[BEGIN Entries supplied]

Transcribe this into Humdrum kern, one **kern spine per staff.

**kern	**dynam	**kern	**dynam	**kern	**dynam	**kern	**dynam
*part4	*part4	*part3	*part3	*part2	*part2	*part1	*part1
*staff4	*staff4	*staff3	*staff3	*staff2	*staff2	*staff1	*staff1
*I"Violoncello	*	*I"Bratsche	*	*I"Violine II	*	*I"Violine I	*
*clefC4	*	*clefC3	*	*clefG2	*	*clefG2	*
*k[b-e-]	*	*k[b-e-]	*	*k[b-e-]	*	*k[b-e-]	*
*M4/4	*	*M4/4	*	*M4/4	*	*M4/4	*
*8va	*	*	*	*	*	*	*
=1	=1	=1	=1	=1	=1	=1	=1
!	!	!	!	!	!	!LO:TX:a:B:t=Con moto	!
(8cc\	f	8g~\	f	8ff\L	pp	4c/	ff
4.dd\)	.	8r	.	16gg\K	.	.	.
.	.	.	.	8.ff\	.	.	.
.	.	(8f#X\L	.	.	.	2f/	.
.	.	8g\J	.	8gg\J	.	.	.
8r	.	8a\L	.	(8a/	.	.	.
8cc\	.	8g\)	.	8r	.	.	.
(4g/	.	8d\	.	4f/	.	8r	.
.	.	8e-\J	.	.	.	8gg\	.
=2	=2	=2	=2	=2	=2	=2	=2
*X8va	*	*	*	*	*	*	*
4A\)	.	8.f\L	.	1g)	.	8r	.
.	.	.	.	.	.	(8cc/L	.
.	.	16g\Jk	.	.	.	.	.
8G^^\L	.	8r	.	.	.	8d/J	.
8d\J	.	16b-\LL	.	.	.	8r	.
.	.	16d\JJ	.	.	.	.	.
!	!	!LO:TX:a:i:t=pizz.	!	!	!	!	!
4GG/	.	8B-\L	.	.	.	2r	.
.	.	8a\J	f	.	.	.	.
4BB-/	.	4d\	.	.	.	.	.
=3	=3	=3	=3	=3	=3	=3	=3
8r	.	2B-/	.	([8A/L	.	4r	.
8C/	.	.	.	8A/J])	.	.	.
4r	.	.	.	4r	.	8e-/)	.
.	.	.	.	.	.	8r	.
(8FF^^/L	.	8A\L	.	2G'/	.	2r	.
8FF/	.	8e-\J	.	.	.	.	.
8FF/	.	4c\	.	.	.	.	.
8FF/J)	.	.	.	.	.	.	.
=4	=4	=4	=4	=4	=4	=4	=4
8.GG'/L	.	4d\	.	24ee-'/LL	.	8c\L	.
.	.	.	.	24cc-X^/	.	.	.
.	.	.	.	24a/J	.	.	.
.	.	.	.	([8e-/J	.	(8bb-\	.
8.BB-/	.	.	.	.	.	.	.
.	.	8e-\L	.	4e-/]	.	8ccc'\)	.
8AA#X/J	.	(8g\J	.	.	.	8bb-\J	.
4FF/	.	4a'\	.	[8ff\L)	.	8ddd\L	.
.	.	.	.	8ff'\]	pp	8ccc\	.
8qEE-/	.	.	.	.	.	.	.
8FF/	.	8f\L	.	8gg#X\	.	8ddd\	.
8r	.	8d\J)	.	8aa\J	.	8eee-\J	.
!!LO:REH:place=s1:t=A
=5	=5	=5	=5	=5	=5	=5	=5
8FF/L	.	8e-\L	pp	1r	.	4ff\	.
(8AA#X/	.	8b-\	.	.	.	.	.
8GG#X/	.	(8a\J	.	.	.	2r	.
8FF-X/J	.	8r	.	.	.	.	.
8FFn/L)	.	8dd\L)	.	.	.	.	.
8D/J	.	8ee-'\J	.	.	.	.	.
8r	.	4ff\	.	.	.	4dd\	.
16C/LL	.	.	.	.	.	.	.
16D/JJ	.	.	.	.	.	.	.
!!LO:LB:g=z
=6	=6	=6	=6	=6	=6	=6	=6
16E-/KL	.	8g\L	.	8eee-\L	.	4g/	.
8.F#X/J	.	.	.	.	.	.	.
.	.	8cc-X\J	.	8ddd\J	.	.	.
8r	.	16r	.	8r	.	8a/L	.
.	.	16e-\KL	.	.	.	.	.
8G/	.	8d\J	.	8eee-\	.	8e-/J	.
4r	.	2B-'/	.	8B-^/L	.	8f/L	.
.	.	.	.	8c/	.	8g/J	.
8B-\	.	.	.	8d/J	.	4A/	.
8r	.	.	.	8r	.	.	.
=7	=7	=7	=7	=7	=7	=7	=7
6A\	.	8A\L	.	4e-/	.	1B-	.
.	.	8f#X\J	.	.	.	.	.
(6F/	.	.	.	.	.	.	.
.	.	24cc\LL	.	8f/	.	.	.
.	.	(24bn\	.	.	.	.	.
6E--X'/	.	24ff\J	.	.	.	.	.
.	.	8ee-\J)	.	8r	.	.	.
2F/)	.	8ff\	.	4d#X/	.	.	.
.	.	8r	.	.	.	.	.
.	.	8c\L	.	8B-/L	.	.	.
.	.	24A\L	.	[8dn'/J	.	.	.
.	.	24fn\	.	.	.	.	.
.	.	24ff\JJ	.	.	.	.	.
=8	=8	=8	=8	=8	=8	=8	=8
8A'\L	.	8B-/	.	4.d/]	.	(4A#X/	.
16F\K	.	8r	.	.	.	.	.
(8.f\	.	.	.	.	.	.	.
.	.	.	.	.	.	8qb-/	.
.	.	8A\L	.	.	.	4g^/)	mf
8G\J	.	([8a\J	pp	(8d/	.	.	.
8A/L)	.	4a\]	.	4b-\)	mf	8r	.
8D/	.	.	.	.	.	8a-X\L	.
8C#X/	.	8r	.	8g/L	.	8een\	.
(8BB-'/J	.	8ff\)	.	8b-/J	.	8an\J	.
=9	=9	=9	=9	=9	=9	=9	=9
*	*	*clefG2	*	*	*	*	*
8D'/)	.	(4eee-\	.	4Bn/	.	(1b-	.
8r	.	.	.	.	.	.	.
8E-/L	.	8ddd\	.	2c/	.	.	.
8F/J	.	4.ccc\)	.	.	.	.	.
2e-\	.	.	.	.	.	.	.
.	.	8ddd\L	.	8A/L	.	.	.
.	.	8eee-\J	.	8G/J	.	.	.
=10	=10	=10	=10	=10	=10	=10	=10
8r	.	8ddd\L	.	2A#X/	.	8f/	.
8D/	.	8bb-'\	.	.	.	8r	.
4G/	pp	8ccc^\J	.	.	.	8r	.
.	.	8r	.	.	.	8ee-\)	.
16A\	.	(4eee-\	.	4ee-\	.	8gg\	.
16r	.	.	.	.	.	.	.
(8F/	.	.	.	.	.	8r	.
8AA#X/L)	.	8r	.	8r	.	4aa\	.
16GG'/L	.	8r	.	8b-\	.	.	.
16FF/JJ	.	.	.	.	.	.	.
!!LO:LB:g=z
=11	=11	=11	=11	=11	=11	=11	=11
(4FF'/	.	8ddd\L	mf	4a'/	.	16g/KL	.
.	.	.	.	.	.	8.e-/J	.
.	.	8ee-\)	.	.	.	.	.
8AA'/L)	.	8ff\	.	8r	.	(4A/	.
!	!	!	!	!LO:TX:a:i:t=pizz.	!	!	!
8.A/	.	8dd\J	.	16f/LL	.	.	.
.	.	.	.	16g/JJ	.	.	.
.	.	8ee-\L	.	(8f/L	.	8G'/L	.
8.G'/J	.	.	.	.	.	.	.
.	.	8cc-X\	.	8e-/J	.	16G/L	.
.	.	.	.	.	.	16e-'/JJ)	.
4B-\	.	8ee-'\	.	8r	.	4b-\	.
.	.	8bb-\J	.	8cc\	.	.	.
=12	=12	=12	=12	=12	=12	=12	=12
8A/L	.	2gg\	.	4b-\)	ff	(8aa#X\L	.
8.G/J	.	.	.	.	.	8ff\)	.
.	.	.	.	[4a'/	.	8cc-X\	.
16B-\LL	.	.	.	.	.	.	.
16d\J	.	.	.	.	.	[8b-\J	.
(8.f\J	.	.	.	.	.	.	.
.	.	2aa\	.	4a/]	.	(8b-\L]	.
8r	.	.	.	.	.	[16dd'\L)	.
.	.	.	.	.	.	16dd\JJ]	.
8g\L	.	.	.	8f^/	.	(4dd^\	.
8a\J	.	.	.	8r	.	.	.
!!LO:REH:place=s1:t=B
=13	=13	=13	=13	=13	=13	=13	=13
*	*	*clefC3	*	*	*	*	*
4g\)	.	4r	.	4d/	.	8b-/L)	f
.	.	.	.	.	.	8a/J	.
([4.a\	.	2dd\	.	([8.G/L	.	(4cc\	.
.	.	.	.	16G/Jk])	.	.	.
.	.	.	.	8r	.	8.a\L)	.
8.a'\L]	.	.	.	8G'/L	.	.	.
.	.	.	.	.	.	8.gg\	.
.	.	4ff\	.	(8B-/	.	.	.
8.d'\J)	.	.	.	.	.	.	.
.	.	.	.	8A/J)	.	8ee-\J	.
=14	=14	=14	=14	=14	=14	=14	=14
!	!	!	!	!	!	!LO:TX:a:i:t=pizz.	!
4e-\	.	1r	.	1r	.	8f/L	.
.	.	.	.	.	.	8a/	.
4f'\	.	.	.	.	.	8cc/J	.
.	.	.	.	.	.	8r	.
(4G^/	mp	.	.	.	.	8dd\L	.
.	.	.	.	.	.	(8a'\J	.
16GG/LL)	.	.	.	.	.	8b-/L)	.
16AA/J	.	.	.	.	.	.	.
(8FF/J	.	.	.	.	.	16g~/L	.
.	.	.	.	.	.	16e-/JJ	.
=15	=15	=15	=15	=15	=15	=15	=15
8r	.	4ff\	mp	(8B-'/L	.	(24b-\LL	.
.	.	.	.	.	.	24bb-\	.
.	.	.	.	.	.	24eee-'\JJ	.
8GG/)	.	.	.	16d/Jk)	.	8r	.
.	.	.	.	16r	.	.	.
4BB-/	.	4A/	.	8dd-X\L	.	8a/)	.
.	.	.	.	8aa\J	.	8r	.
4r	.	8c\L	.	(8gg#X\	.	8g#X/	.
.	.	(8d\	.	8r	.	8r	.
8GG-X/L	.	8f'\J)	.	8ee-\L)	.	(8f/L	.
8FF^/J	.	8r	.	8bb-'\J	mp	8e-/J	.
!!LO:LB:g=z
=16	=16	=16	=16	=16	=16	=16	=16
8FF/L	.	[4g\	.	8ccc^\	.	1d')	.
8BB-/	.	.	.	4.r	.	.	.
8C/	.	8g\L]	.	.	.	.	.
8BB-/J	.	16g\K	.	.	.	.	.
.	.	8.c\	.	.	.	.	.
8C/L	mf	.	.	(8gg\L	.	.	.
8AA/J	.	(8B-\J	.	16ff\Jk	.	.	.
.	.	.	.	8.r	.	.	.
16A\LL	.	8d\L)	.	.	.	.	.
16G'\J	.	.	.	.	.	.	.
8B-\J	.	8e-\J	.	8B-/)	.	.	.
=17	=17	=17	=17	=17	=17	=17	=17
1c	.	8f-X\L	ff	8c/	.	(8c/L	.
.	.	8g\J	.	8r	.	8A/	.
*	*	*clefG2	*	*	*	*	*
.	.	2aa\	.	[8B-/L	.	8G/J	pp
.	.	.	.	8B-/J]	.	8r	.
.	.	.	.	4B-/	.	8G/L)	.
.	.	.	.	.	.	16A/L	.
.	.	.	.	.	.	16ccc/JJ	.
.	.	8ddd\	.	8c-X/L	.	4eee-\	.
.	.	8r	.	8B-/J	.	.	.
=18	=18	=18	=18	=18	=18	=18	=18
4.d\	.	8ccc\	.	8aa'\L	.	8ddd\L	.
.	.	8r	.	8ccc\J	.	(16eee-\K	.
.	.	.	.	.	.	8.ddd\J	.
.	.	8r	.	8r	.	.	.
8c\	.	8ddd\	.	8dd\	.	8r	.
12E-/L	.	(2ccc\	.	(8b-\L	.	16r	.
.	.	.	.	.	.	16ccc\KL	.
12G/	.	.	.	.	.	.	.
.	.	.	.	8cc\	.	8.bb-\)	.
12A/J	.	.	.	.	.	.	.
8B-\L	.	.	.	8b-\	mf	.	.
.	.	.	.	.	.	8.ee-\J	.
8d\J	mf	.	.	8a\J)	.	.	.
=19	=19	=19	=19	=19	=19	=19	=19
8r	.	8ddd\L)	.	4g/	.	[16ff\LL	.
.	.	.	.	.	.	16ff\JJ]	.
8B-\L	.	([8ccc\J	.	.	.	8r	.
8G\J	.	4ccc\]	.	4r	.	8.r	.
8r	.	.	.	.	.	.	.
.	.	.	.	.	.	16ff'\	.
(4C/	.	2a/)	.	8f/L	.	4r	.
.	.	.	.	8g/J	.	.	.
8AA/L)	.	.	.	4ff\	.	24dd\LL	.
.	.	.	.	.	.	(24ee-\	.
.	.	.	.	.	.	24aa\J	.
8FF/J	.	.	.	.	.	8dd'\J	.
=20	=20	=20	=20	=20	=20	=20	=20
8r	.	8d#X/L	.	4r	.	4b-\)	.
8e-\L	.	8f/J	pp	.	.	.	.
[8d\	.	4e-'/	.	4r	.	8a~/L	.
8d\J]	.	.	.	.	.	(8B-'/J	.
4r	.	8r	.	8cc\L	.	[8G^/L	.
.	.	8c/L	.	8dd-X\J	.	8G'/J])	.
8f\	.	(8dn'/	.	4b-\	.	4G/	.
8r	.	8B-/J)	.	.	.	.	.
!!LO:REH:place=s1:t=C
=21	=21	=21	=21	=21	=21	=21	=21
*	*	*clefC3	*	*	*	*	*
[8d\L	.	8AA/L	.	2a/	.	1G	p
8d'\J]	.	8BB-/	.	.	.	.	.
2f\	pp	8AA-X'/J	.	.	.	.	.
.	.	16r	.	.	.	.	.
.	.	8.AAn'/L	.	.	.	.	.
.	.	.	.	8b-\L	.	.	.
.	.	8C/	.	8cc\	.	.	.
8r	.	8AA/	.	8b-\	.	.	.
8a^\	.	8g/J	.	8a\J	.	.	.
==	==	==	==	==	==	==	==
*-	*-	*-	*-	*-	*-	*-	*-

[END Entries supplied]

▶ **Objective**: Find each line in the data above that contains the string "pizz" and copy those lines.

▶ **The completed task**:
!	!	!LO:TX:a:i:t=pizz.	!	!	!	!	!
!	!	!	!	!LO:TX:a:i:t=pizz.	!	!	!
!	!	!	!	!	!	!LO:TX:a:i:t=pizz.	!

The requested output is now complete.